*** Input records ***

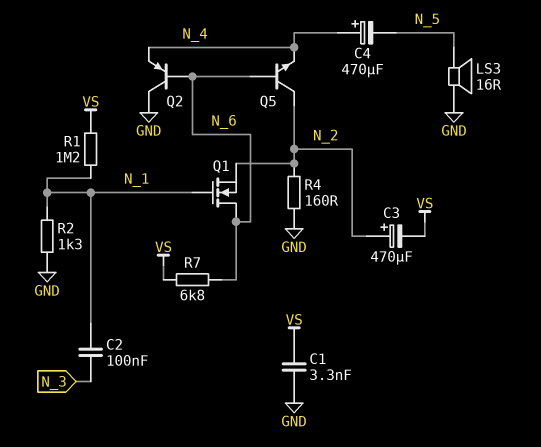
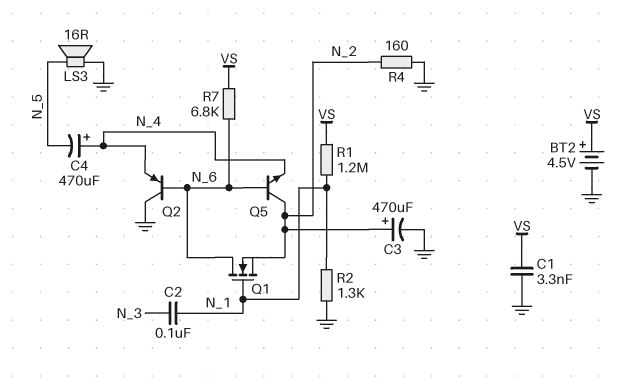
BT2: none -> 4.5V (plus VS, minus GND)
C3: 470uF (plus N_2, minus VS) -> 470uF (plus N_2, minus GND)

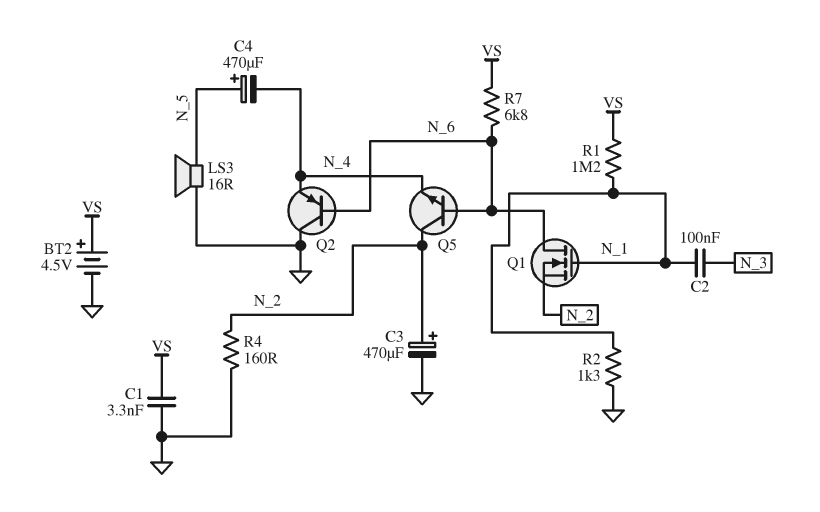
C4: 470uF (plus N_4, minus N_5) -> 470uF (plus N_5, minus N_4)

***
*** Input records ***

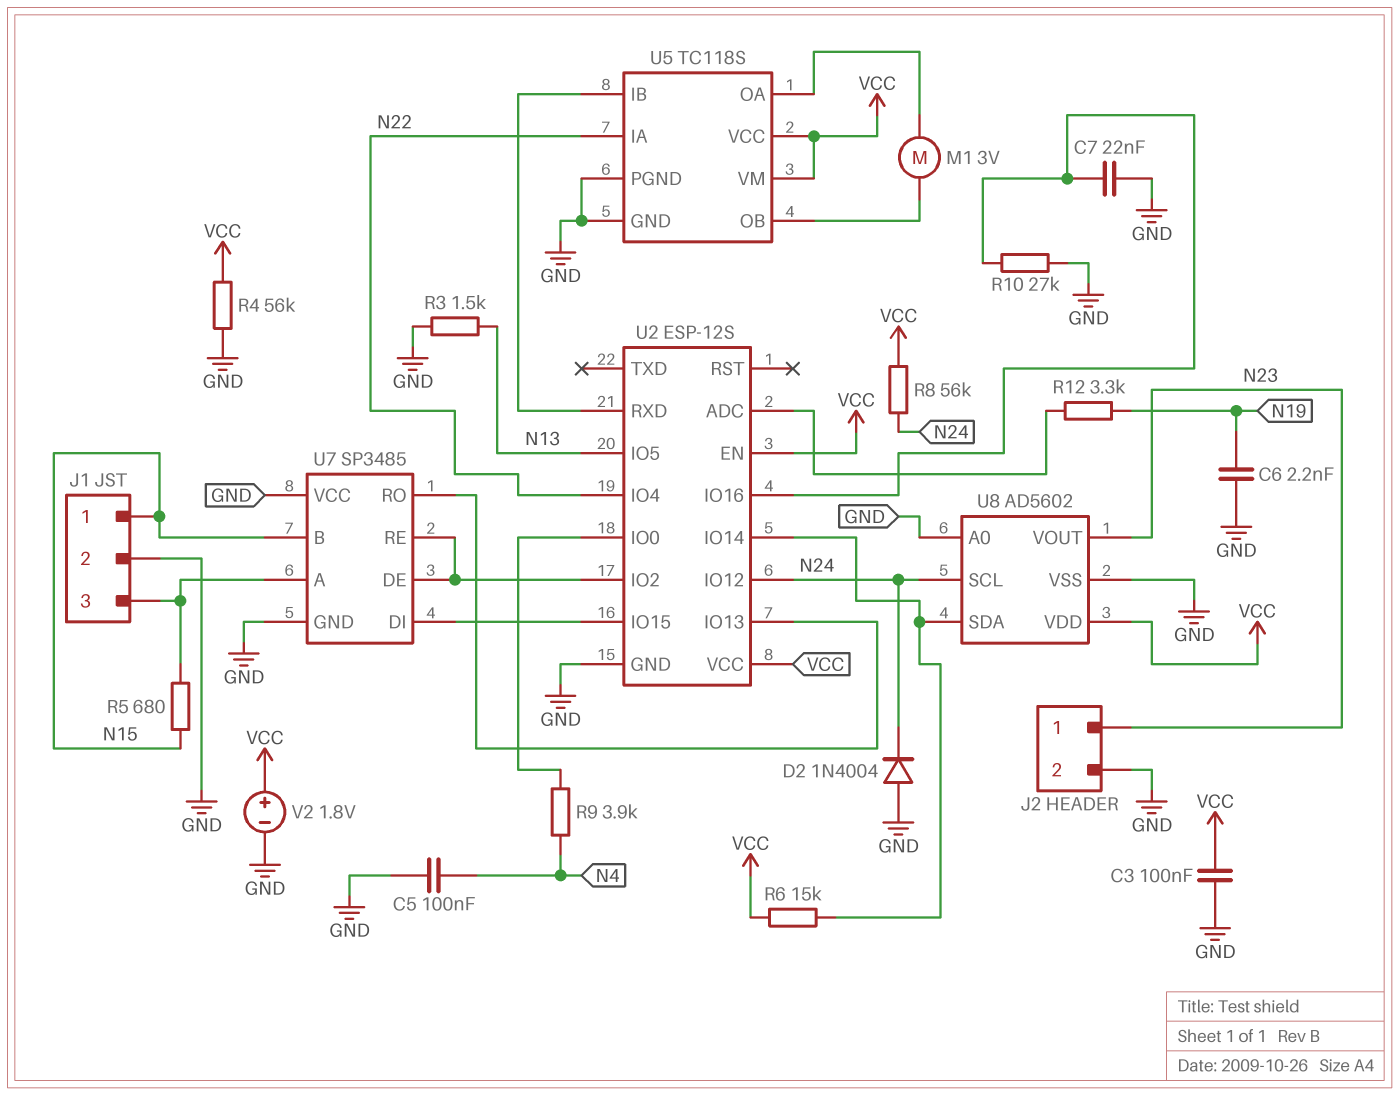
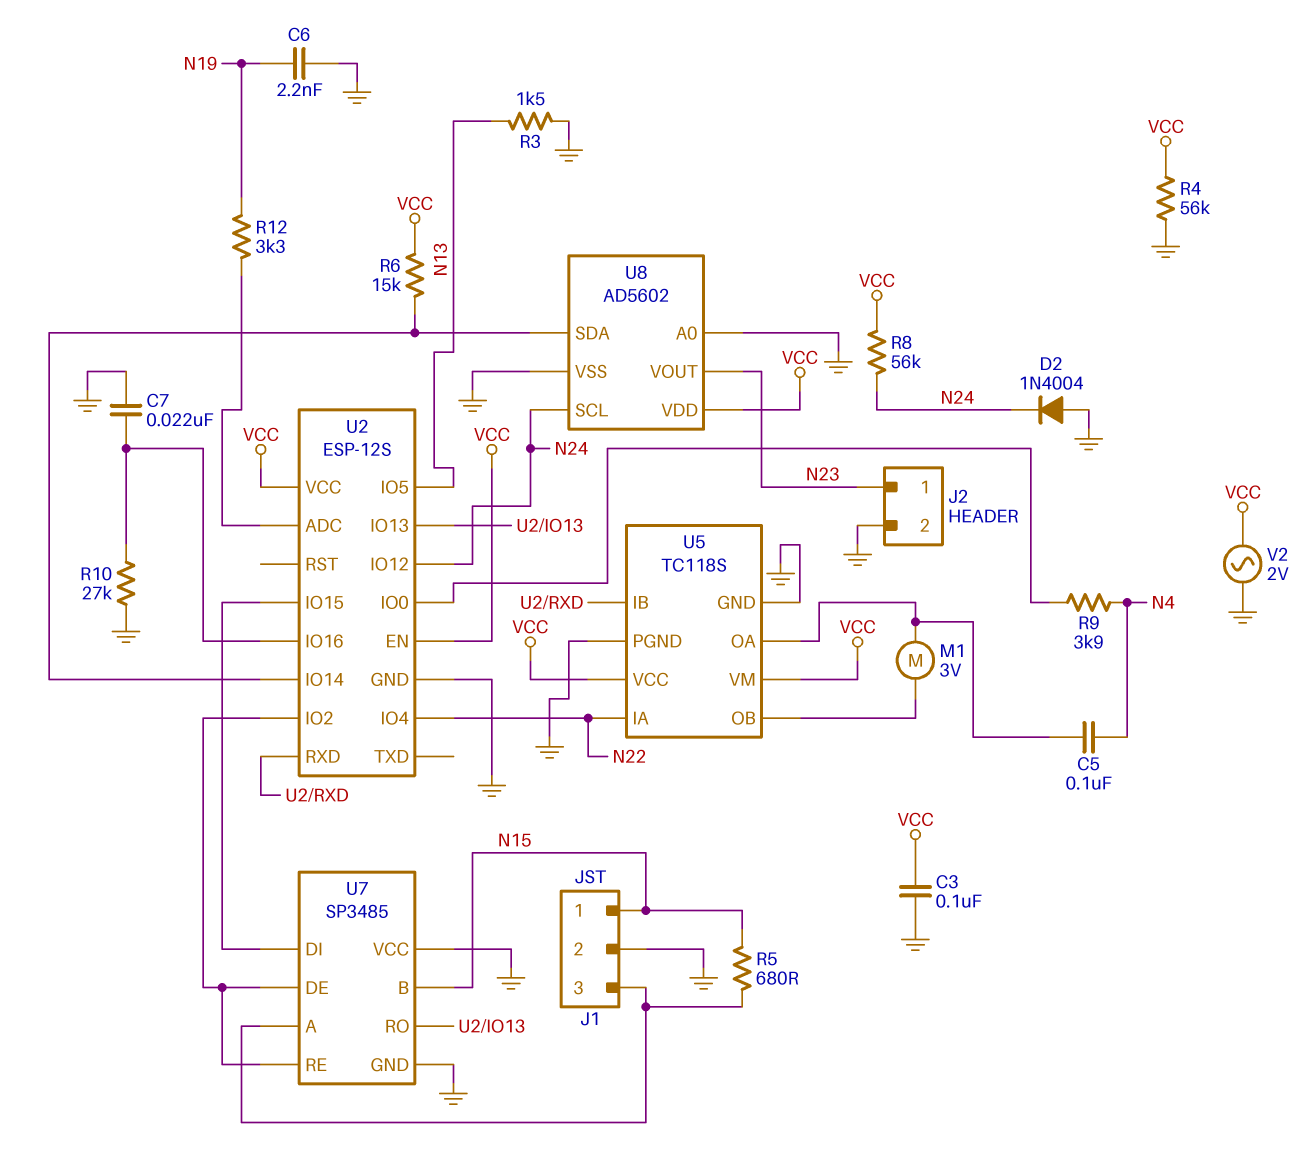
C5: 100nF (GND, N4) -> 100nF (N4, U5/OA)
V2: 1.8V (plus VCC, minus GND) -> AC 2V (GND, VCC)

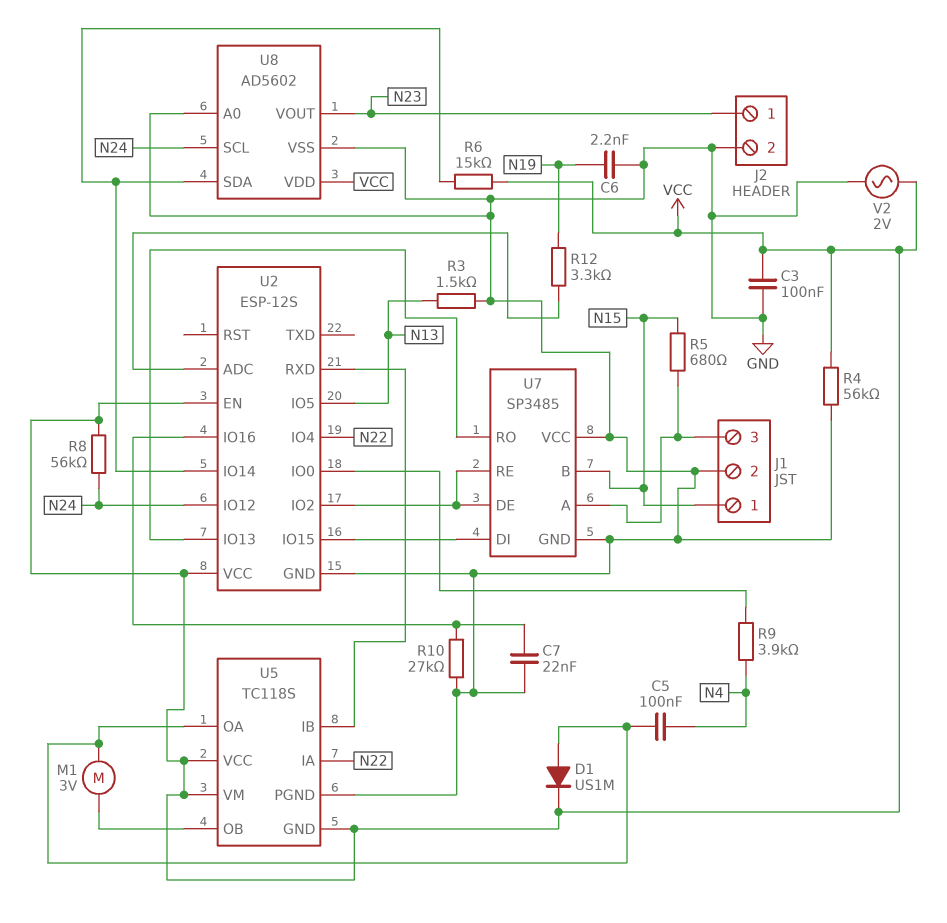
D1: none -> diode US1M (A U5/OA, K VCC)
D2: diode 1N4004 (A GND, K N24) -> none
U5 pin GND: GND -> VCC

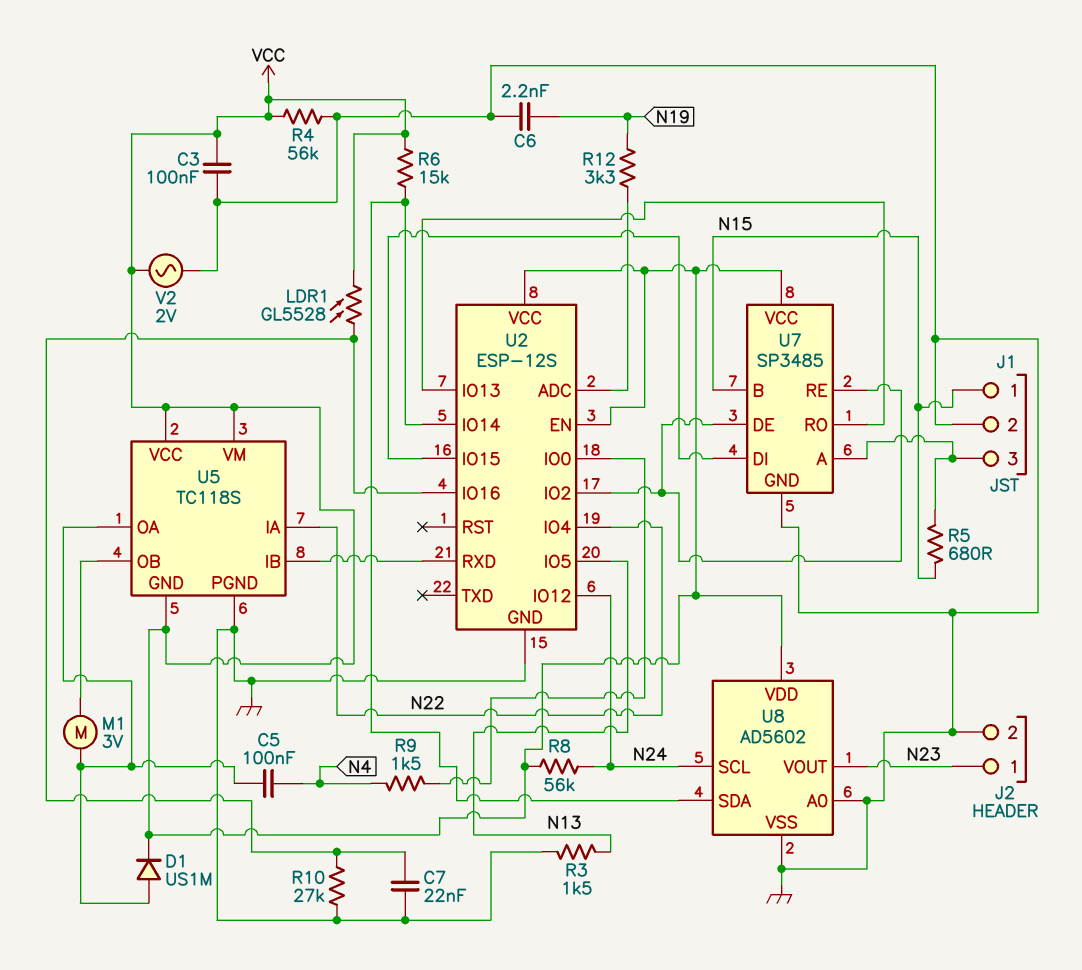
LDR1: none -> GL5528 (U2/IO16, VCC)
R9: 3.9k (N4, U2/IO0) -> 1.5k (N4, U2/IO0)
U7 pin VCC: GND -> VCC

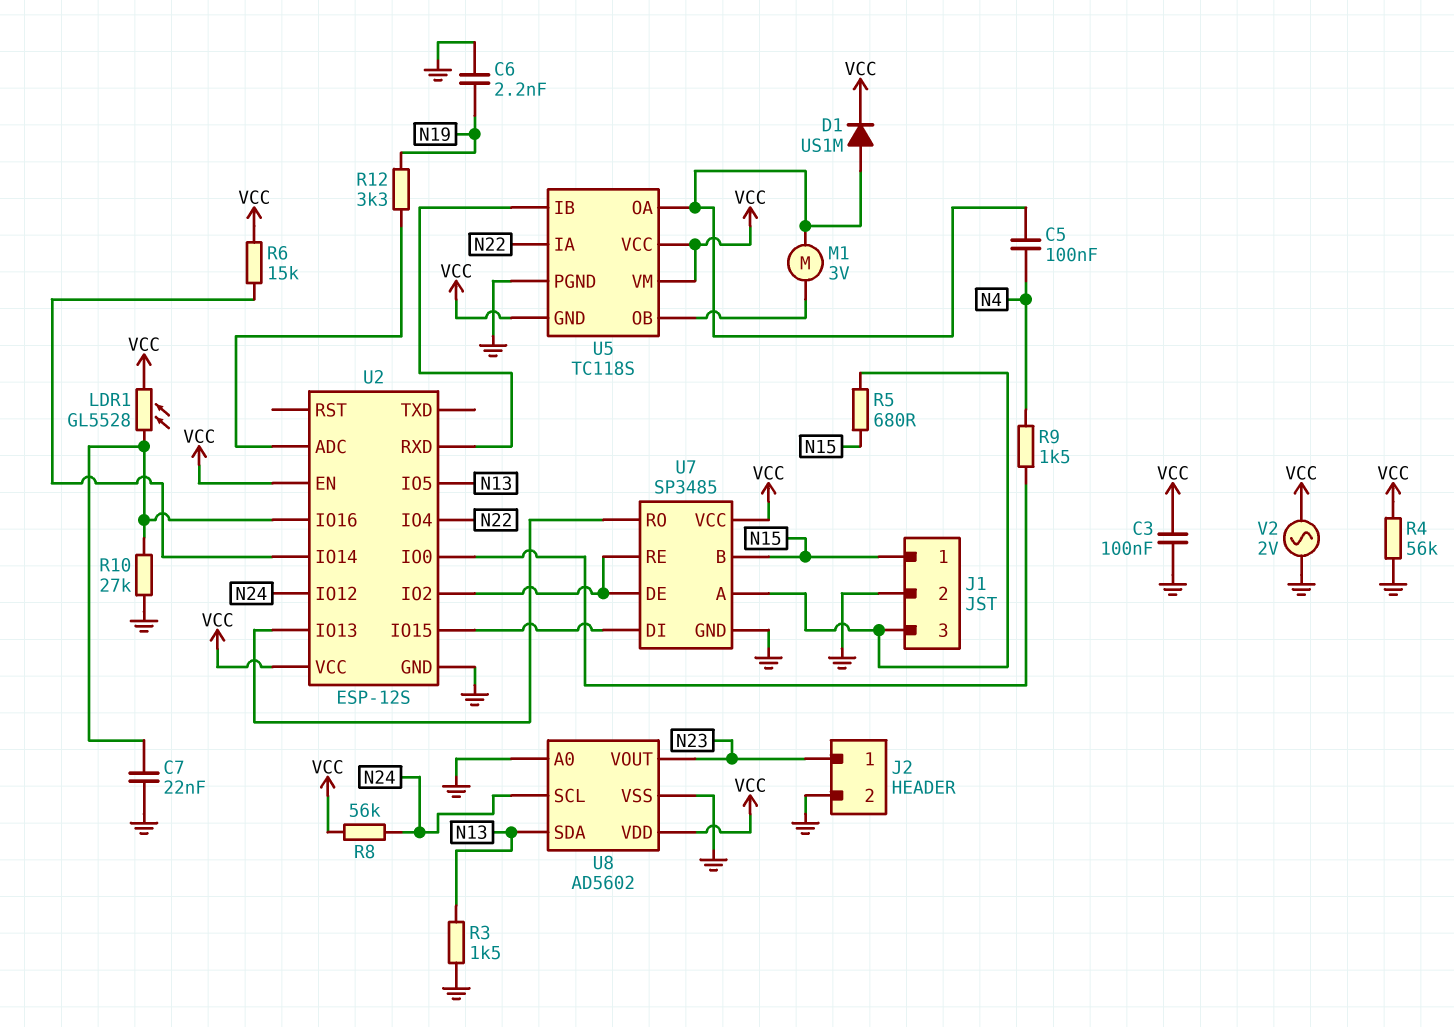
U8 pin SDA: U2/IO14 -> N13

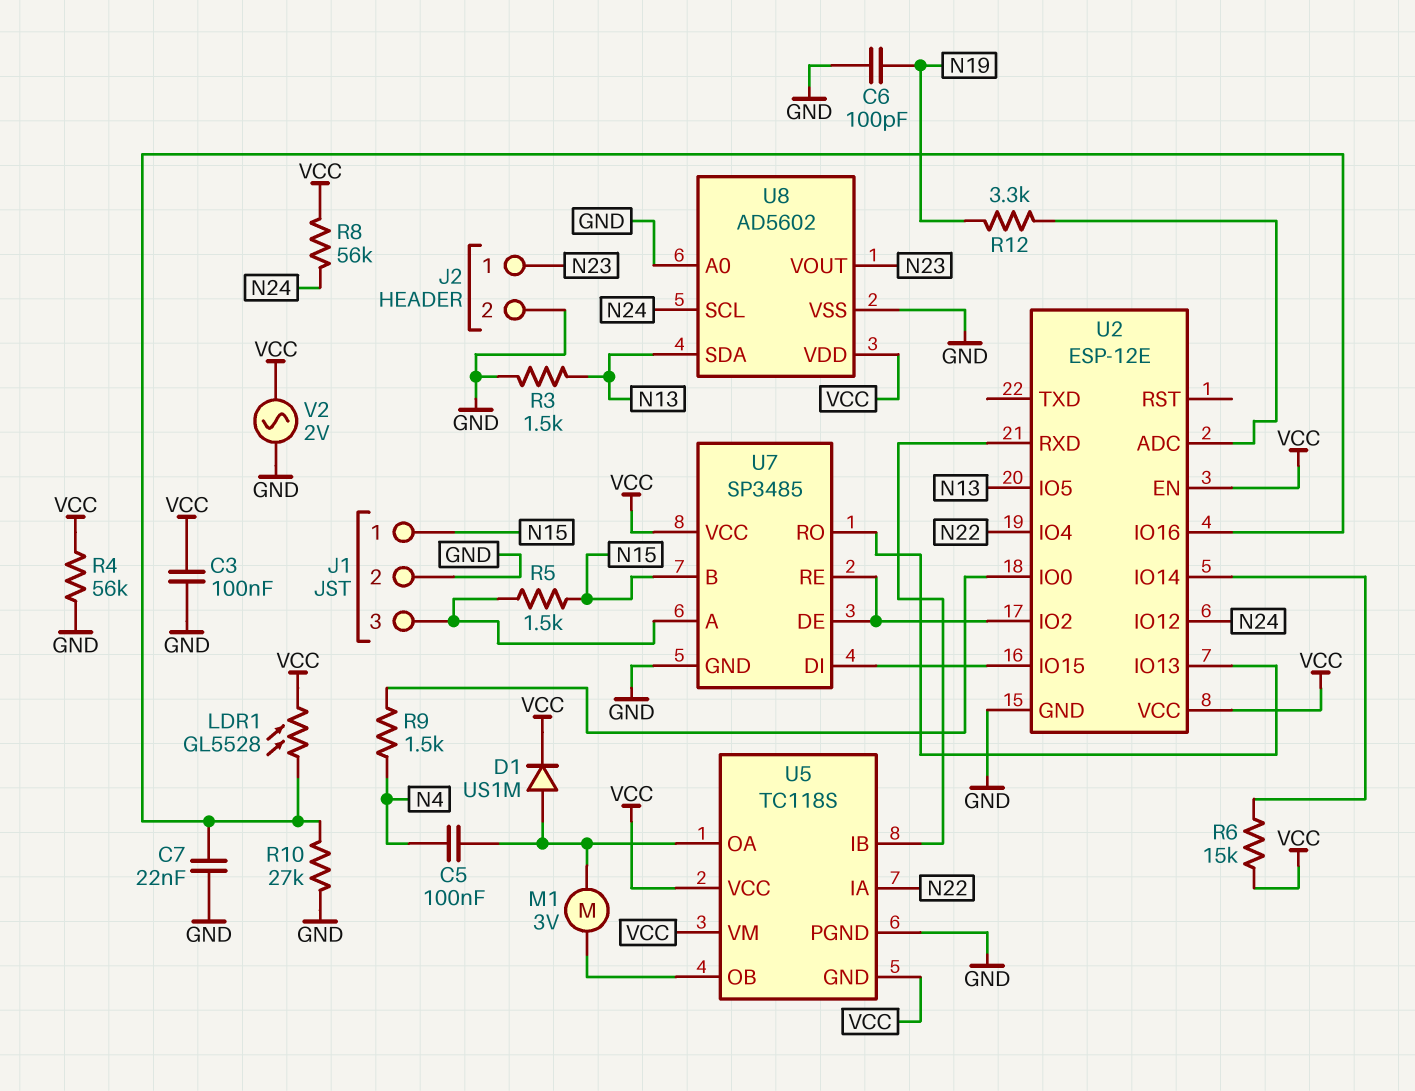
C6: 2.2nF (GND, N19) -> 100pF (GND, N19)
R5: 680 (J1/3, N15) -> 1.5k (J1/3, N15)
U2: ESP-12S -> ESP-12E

***

[Assignment] Take the lines above starting at the one containing "BT2: none -> 4.5V (plus VS, minus GND)" and ending at the one containing "C4: 470uF (plus", and print them again exactly, without pictures.

[The answer]
BT2: none -> 4.5V (plus VS, minus GND)
C3: 470uF (plus N_2, minus VS) -> 470uF (plus N_2, minus GND)

C4: 470uF (plus N_4, minus N_5) -> 470uF (plus N_5, minus N_4)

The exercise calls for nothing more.